Could all of the entries be written out exactly, with any pictures omitted?
[Data supplied Boundary: Start]
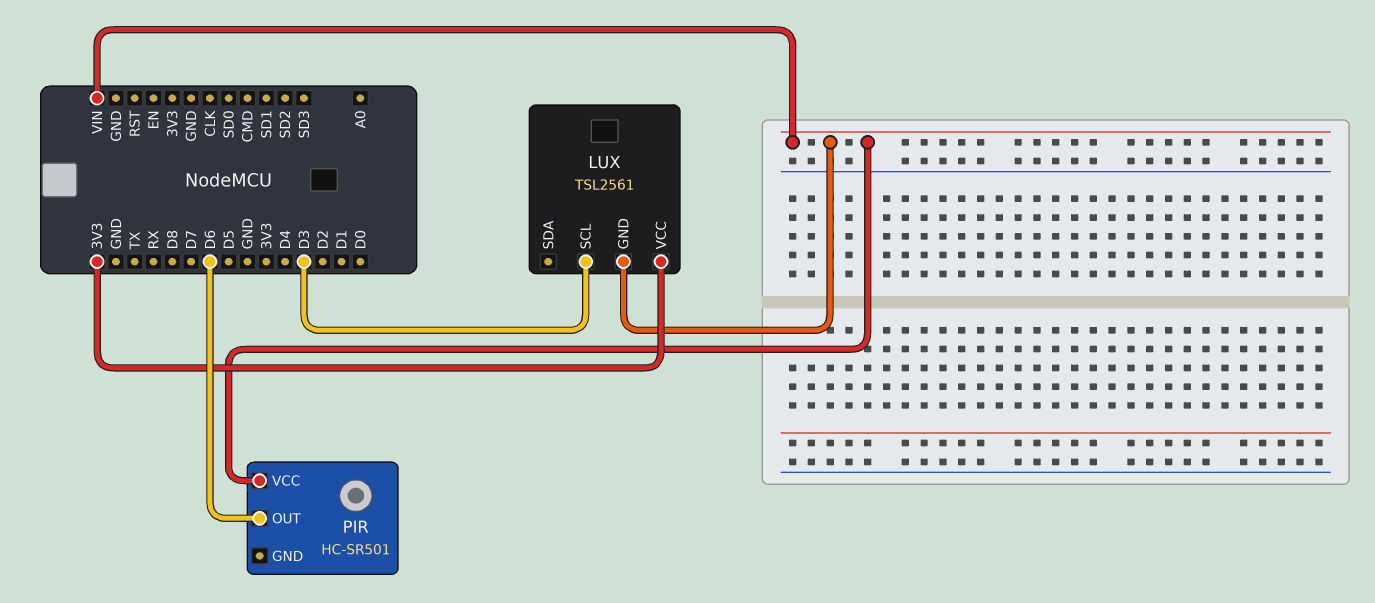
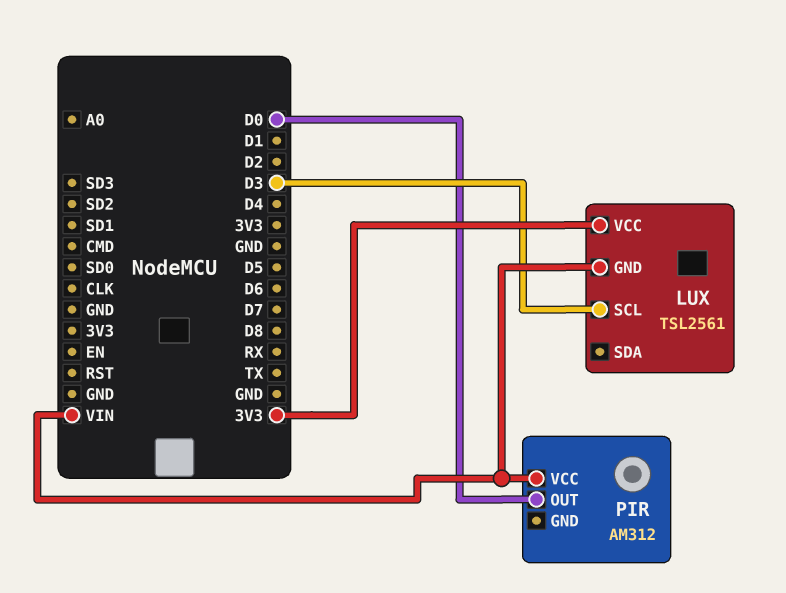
PIR: HC-SR501 -> AM312
PIR pin OUT: D6 -> D0

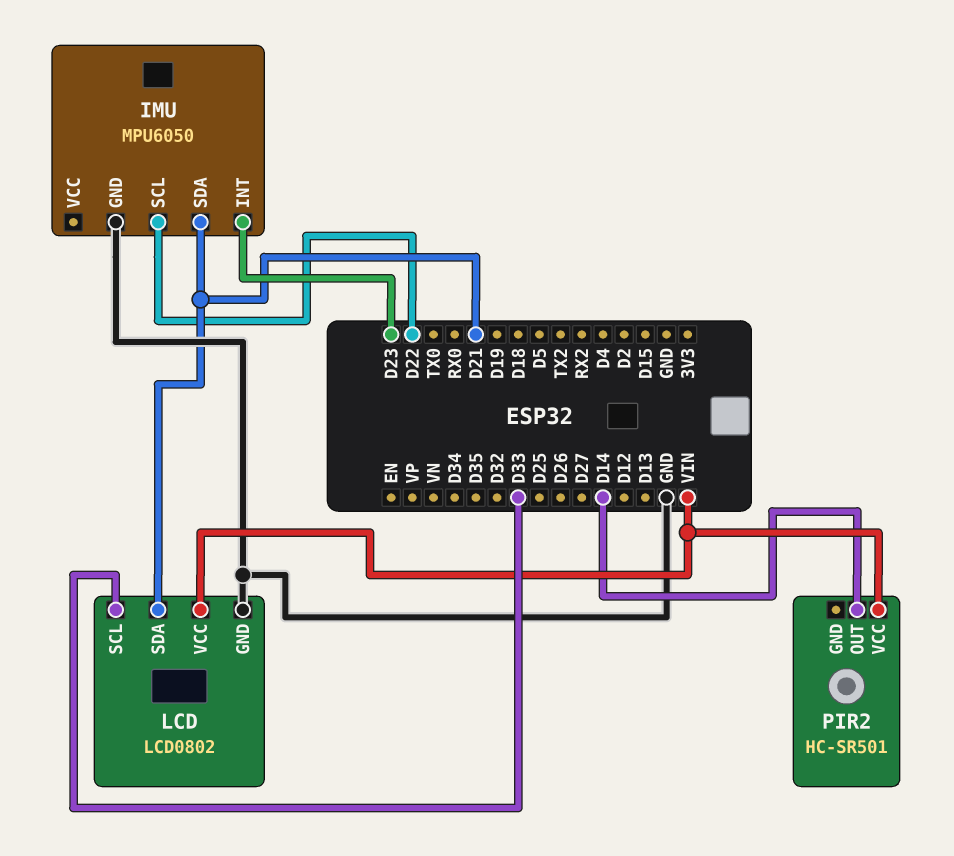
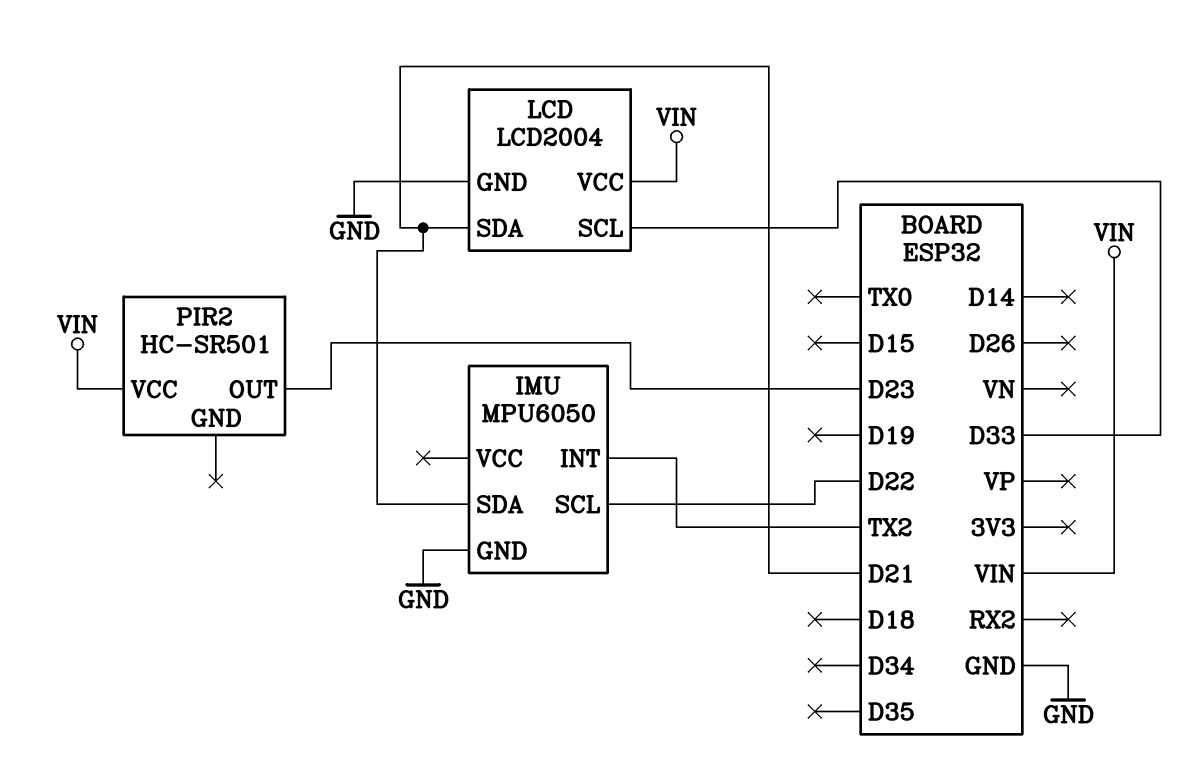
IMU pin INT: D23 -> TX2
LCD: LCD0802 -> LCD2004
PIR2 pin OUT: D14 -> D23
[Data supplied Boundary: End]
> _Written answer_
PIR: HC-SR501 -> AM312
PIR pin OUT: D6 -> D0

IMU pin INT: D23 -> TX2
LCD: LCD0802 -> LCD2004
PIR2 pin OUT: D14 -> D23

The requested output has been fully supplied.